> WHAT THE TASK ASKS: This exercise calls for every line of the data below with the string "scaled" in it.
-- STUDY MATERIAL follows --
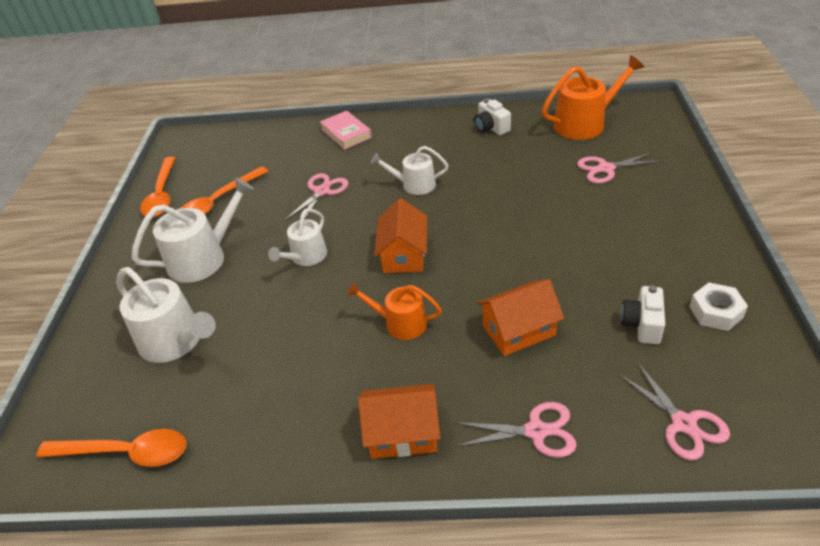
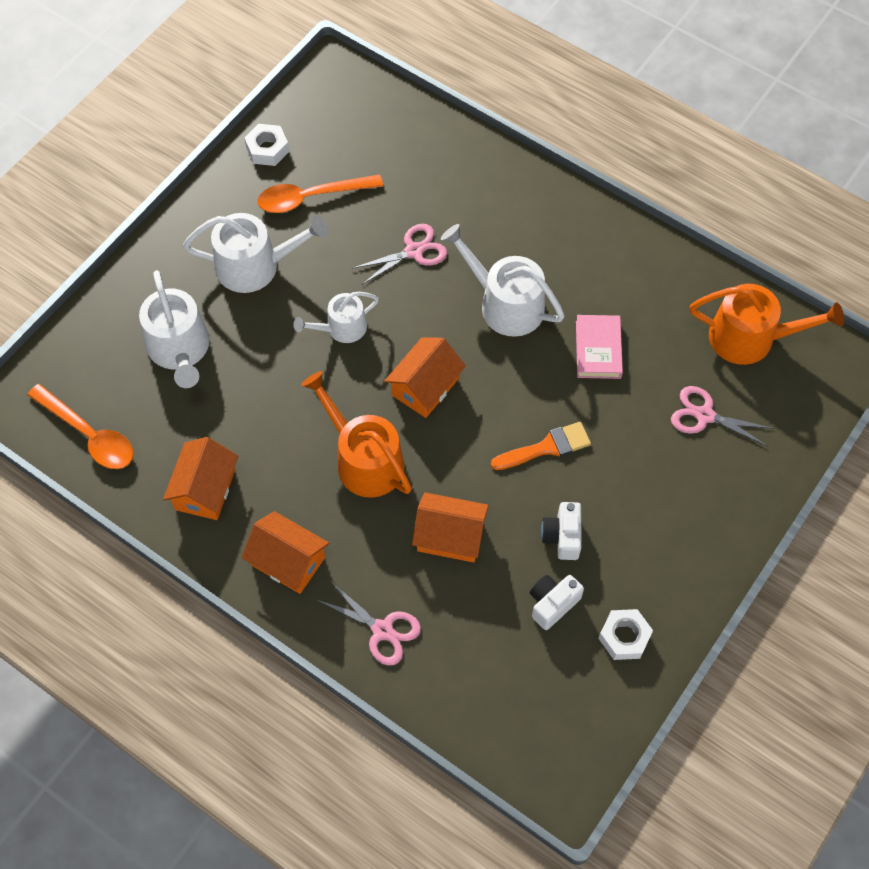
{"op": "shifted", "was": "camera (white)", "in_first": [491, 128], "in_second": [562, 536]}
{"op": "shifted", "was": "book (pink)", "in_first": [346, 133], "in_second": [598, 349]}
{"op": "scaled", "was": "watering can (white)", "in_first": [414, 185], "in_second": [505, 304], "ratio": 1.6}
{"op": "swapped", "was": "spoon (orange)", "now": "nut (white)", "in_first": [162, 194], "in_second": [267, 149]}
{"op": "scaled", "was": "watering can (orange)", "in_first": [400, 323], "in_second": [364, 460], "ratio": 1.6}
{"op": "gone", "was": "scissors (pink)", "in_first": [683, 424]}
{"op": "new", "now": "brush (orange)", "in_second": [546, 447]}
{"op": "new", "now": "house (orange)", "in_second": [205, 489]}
-- STUDY MATERIAL concluded --
> FINISHED TASK:
{"op": "scaled", "was": "watering can (white)", "in_first": [414, 185], "in_second": [505, 304], "ratio": 1.6}
{"op": "scaled", "was": "watering can (orange)", "in_first": [400, 323], "in_second": [364, 460], "ratio": 1.6}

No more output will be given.